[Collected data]
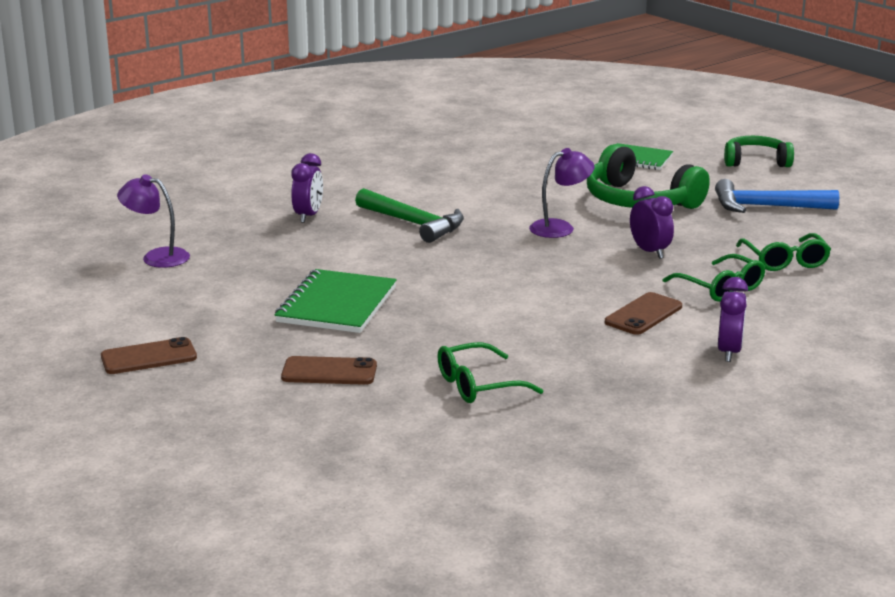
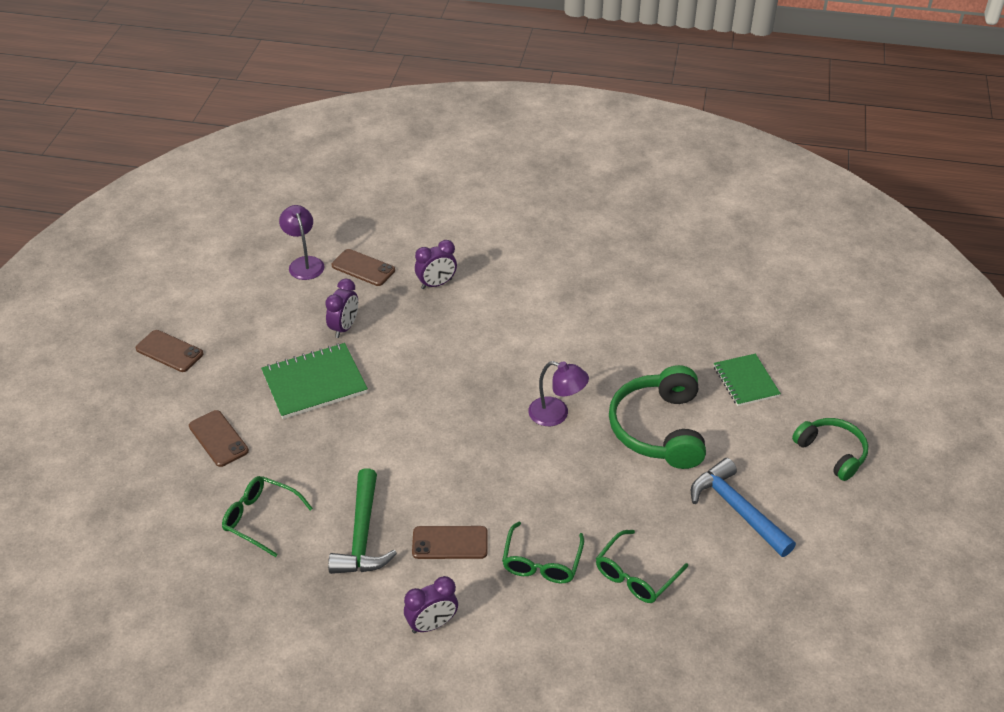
camera: 50 degrees right, 20 degrees up
green hammer [355,188,464,243] -> green hammer moved to [328,468,397,574]
purple clock [630,186,674,259] -> purple clock moved to [325,279,358,338]
none -> brown phone [332,249,395,286]

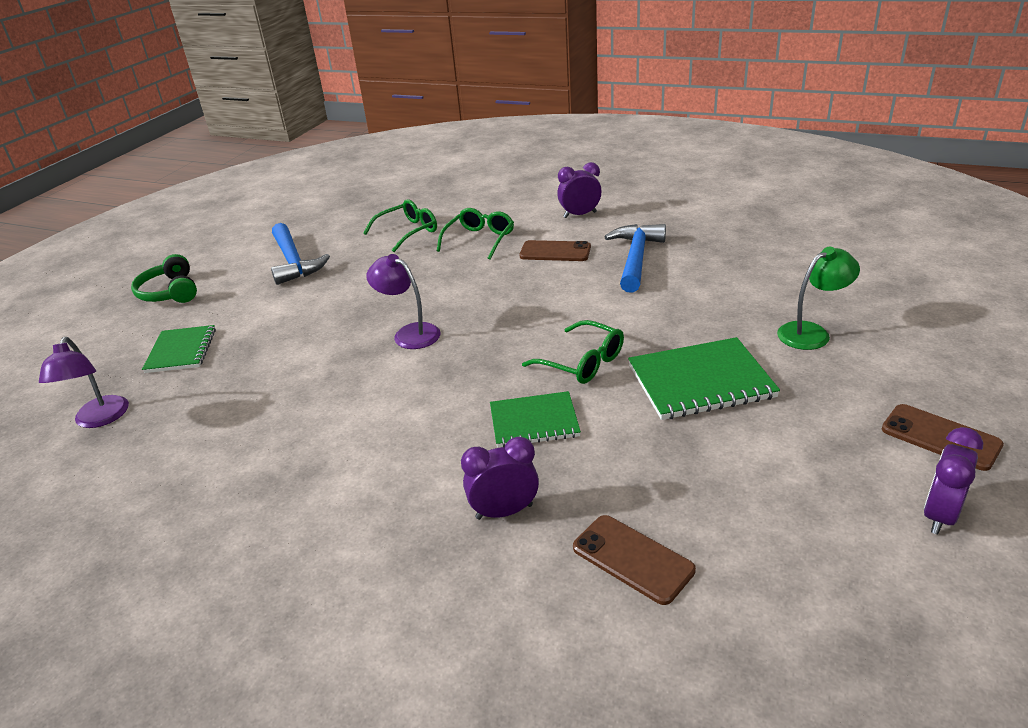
camera: 165 degrees left, 10 degrees down
brown phone [189,410,249,467] -> green lamp [777,247,860,350]
green glasses [222,476,313,557] -> green glasses moved to [522,320,624,384]
purple lamp [279,205,325,280] -> purple lamp moved to [39,337,129,428]
purple clock [325,279,358,338] -> purple clock moved to [924,427,983,535]
green hammer [328,468,397,574] -> blue hammer [605,224,666,292]
green headphones [609,365,706,469] -> none
none -> green notebook [490,391,581,447]

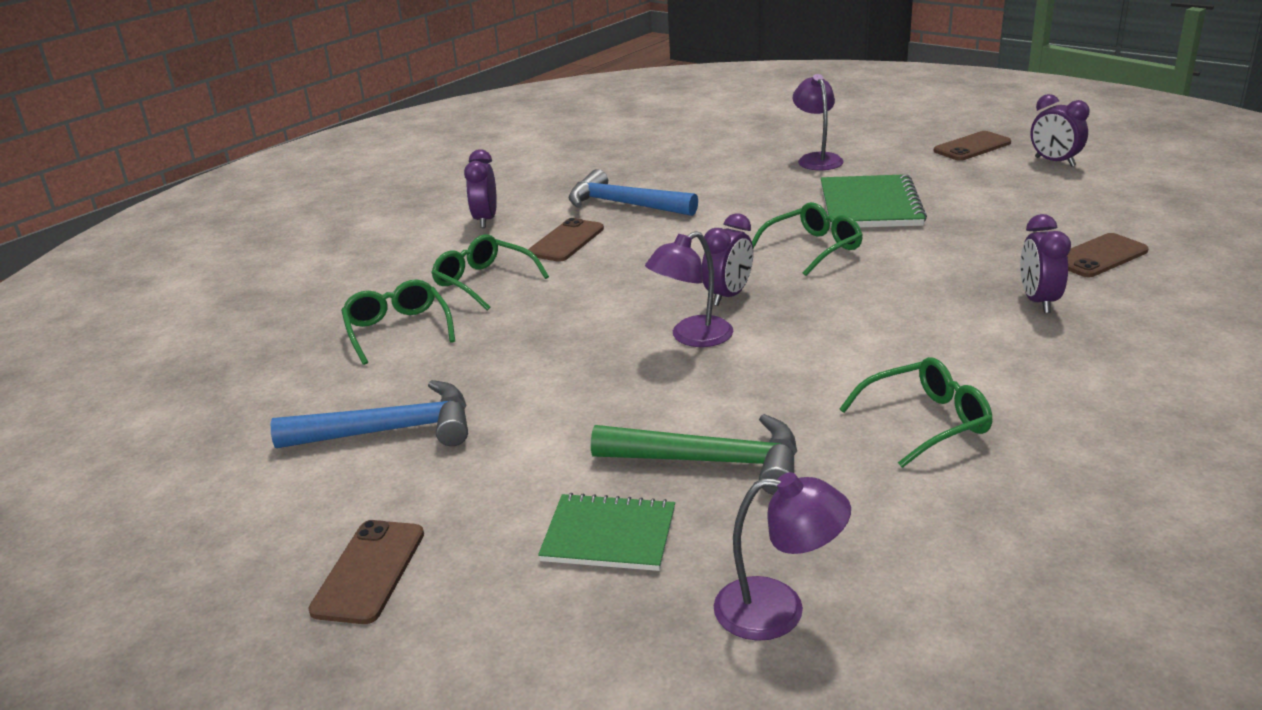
camera: 75 degrees left, 5 degrees down
green headphones [131,254,197,303] -> brown phone [308,520,424,624]
green notebook [490,391,581,447] -> none
green lamp [777,247,860,350] -> purple lamp [793,74,844,170]
none -> green hammer [591,414,797,495]
none -> purple clock [702,213,753,306]
none -> green glasses [840,357,992,468]

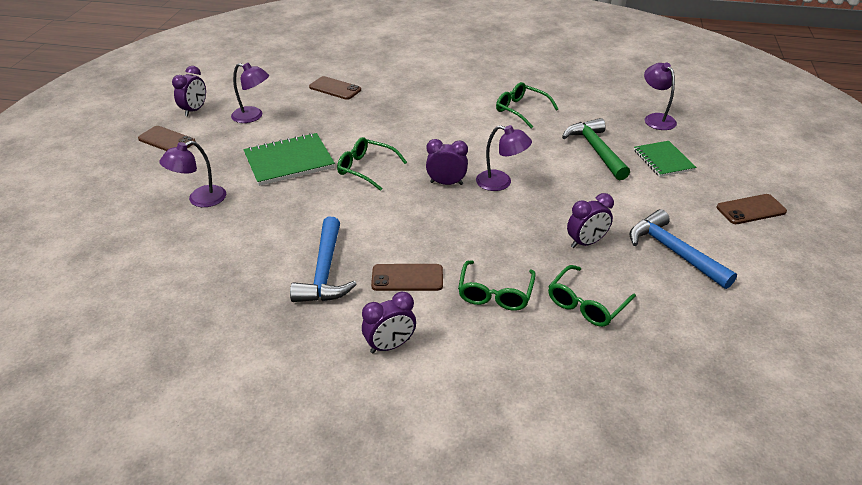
camera: 120 degrees left, 10 degrees up
purple clock [1020,214,1071,313] -> purple clock moved to [567,193,614,248]
none -> purple lamp [231,63,269,123]

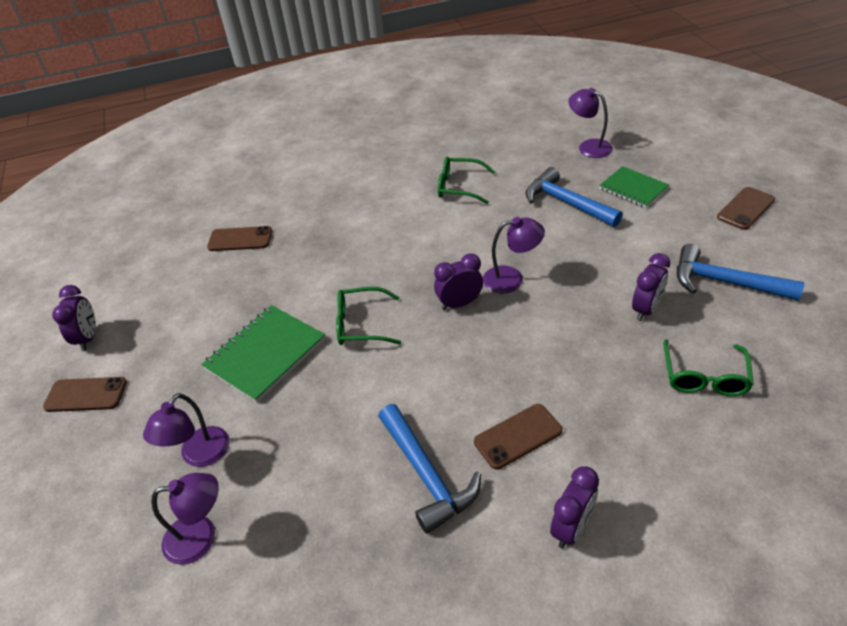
camera: 25 degrees left, 5 degrees up
purple lamp [231,63,269,123] -> purple lamp moved to [151,473,219,565]
green glasses [458,260,536,311] -> none
green hammer [562,118,630,180] -> blue hammer [526,167,623,227]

*TO DO*:
Check each line of the entries for the string "purple". Copy the lines that have it.

*THE COMPLETED TASK*:
purple clock [630,186,674,259] -> purple clock moved to [325,279,358,338]
purple lamp [279,205,325,280] -> purple lamp moved to [39,337,129,428]
purple clock [325,279,358,338] -> purple clock moved to [924,427,983,535]
green lamp [777,247,860,350] -> purple lamp [793,74,844,170]
none -> purple clock [702,213,753,306]
purple clock [1020,214,1071,313] -> purple clock moved to [567,193,614,248]
none -> purple lamp [231,63,269,123]
purple lamp [231,63,269,123] -> purple lamp moved to [151,473,219,565]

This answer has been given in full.